In the listing below, the lines starting with the line with "relocated,calculadora [amarillo],[458 321],,[628" and going on through the line with "spun,tabla de cortar" are to be reproduced exactly, and only those.
=== Begin Enclosure ===
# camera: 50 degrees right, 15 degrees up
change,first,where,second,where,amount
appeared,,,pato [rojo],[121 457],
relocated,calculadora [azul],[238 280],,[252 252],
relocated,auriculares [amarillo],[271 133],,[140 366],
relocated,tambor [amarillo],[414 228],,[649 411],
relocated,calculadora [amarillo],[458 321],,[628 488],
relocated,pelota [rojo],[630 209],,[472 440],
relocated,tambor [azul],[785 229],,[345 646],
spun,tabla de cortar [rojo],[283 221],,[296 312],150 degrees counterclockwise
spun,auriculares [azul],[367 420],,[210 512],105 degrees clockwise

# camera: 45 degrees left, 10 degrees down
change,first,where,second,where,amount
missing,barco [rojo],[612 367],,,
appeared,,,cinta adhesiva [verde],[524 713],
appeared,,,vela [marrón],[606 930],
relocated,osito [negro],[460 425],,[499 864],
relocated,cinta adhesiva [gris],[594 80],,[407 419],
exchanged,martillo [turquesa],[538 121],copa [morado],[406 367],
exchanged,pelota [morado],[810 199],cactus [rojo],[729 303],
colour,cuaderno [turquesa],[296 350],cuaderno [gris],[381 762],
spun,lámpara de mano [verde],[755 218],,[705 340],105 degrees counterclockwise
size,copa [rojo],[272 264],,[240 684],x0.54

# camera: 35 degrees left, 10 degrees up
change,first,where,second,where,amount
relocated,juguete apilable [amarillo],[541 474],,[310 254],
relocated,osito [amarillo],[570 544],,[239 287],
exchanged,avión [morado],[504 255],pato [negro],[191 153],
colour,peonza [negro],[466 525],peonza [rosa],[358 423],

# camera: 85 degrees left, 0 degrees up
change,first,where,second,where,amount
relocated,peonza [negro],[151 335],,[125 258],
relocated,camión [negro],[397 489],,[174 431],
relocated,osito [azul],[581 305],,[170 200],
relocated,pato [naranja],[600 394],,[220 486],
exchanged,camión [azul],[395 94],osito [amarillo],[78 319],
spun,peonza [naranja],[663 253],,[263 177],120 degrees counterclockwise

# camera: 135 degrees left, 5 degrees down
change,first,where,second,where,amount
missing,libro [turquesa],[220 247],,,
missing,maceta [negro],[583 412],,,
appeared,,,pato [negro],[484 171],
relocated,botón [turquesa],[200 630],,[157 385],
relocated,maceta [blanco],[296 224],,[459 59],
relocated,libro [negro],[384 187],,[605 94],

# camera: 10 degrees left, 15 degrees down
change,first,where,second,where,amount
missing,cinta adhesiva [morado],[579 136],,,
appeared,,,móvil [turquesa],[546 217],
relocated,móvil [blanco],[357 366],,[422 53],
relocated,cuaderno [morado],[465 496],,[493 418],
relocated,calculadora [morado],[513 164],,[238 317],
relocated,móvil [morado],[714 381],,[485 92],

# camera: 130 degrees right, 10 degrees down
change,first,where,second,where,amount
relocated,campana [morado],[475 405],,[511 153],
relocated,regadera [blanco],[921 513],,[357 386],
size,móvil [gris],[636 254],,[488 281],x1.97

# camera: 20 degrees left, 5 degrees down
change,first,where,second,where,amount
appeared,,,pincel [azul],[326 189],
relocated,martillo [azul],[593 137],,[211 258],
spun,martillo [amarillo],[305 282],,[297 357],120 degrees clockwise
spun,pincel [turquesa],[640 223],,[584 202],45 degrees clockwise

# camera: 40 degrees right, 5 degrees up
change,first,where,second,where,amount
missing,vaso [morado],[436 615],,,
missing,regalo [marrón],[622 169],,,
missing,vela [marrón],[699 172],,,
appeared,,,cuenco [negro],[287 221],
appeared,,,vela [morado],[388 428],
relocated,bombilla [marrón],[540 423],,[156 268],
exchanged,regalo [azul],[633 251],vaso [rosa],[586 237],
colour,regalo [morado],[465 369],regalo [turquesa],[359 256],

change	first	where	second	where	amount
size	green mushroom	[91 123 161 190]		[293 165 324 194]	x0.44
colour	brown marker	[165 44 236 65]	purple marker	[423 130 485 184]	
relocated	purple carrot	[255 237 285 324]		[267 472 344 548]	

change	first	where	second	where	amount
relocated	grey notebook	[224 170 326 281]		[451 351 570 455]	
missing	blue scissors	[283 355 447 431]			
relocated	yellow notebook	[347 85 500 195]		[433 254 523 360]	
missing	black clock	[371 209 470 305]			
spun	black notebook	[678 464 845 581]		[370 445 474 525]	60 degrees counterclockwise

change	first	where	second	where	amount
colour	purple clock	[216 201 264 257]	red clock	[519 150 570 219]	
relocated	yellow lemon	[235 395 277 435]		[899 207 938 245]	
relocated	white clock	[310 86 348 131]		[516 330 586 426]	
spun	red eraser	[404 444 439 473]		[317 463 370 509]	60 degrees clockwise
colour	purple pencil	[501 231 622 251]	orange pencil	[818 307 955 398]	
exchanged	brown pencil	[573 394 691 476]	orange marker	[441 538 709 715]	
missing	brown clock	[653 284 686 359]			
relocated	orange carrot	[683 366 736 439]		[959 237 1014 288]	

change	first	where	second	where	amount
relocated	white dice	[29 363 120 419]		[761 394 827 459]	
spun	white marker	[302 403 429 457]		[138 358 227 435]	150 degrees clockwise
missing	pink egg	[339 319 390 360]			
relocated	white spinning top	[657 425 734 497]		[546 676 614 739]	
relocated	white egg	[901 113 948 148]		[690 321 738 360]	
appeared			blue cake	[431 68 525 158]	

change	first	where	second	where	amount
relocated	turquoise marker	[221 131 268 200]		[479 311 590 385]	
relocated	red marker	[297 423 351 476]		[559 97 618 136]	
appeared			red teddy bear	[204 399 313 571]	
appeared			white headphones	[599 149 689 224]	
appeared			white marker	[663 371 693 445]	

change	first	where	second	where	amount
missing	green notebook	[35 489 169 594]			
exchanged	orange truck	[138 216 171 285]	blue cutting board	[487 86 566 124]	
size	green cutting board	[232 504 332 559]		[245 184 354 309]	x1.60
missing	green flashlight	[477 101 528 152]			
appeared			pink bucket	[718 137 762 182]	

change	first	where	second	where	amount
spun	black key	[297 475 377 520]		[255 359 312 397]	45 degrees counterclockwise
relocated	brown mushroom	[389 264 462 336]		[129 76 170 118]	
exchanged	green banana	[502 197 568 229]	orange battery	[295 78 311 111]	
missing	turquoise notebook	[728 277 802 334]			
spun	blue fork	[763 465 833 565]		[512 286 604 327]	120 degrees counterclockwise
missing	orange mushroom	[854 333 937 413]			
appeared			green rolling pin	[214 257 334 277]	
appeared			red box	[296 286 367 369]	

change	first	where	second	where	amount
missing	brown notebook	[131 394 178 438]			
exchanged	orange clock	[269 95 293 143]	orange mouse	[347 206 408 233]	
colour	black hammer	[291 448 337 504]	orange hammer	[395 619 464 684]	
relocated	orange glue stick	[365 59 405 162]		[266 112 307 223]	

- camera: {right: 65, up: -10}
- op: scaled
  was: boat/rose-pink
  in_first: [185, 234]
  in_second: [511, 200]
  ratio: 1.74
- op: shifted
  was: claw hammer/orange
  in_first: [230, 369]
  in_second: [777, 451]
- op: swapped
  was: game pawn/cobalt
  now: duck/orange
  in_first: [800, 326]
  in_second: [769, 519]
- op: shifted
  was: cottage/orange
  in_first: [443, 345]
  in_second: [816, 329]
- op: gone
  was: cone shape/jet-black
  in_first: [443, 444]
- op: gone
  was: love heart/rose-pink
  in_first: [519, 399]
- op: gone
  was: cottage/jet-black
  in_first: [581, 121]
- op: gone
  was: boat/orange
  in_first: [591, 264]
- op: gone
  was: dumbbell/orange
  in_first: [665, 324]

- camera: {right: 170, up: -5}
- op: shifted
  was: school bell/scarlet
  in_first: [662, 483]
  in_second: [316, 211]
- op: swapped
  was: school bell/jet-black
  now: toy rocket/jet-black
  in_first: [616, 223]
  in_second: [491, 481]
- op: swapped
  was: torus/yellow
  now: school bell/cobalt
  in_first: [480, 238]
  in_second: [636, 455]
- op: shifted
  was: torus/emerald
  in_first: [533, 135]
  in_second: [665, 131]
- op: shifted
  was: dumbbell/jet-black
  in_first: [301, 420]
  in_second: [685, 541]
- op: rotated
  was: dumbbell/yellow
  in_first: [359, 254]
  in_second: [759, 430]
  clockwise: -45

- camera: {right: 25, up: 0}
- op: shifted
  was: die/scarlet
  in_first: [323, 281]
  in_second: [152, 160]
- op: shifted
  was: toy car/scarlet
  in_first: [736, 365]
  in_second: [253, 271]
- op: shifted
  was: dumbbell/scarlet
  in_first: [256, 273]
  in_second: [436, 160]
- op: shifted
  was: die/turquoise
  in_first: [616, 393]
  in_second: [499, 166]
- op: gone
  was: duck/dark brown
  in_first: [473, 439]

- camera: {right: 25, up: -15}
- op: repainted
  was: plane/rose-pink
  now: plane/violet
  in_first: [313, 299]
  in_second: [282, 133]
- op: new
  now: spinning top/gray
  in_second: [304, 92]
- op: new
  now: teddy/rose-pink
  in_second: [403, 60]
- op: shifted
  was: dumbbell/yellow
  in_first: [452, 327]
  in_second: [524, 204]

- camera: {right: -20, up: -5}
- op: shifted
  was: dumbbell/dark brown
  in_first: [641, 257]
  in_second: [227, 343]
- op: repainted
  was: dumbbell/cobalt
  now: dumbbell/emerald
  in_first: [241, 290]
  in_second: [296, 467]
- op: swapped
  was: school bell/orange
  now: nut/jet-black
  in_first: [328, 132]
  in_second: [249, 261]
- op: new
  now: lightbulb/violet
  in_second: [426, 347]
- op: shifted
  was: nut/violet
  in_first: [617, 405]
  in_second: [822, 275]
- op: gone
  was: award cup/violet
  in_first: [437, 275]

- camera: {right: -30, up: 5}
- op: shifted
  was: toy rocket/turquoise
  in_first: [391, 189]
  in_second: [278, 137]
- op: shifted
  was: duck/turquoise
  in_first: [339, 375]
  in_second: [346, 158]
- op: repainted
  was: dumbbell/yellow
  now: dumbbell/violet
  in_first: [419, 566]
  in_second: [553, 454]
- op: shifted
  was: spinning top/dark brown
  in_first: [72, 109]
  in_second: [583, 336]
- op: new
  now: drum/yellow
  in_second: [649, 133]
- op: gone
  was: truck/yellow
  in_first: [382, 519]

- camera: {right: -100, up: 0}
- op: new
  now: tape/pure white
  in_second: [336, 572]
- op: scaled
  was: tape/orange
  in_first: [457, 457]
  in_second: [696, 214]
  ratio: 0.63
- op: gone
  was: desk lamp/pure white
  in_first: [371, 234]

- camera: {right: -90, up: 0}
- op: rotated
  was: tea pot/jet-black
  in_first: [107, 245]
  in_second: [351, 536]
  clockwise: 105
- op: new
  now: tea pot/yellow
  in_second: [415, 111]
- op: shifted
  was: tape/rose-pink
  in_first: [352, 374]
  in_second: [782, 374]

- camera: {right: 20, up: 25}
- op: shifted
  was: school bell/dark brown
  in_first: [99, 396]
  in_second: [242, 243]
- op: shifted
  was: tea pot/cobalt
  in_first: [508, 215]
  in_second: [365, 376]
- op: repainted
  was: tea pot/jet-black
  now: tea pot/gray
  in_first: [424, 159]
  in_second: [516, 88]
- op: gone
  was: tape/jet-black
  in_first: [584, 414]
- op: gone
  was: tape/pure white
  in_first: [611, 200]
=== End Enclosure ===
### [Answer area]
relocated,calculadora [amarillo],[458 321],,[628 488],
relocated,pelota [rojo],[630 209],,[472 440],
relocated,tambor [azul],[785 229],,[345 646],
spun,tabla de cortar [rojo],[283 221],,[296 312],150 degrees counterclockwise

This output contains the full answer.